■ PROMPT ■
Rename "brown circle" to "tan circle" in the lines of the material, starting at the first line and stopping after the line that contains "pink arrow at". Reproduce only those lines, with nothing else changed.

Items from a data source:
%%

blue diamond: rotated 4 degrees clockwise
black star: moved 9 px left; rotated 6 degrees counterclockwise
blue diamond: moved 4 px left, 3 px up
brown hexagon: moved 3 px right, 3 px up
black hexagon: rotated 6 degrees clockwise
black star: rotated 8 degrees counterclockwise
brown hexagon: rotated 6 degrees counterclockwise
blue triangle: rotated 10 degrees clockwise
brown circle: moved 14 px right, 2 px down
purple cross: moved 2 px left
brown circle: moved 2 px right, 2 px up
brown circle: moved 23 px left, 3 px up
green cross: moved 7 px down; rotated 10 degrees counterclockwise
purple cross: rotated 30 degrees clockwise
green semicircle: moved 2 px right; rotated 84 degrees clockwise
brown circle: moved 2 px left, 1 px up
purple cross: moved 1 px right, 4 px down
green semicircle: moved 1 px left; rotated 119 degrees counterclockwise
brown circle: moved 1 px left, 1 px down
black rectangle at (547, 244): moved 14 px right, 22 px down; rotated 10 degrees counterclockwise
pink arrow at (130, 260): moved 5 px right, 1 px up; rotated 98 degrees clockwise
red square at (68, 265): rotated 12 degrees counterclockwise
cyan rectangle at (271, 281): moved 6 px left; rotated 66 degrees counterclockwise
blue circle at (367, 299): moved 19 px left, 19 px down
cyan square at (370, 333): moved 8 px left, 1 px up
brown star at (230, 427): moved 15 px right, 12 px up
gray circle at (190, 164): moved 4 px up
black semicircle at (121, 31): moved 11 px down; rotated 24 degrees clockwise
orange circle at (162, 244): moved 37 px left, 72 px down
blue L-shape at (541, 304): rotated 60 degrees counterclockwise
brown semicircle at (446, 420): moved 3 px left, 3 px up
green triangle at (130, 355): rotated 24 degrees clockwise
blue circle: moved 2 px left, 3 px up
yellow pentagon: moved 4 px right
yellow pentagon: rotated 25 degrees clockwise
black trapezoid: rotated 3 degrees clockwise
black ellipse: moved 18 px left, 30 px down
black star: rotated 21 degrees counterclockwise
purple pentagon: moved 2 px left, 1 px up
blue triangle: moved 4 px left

%%

■ REPLY ■
blue diamond: rotated 4 degrees clockwise
black star: moved 9 px left; rotated 6 degrees counterclockwise
blue diamond: moved 4 px left, 3 px up
brown hexagon: moved 3 px right, 3 px up
black hexagon: rotated 6 degrees clockwise
black star: rotated 8 degrees counterclockwise
brown hexagon: rotated 6 degrees counterclockwise
blue triangle: rotated 10 degrees clockwise
tan circle: moved 14 px right, 2 px down
purple cross: moved 2 px left
tan circle: moved 2 px right, 2 px up
tan circle: moved 23 px left, 3 px up
green cross: moved 7 px down; rotated 10 degrees counterclockwise
purple cross: rotated 30 degrees clockwise
green semicircle: moved 2 px right; rotated 84 degrees clockwise
tan circle: moved 2 px left, 1 px up
purple cross: moved 1 px right, 4 px down
green semicircle: moved 1 px left; rotated 119 degrees counterclockwise
tan circle: moved 1 px left, 1 px down
black rectangle at (547, 244): moved 14 px right, 22 px down; rotated 10 degrees counterclockwise
pink arrow at (130, 260): moved 5 px right, 1 px up; rotated 98 degrees clockwise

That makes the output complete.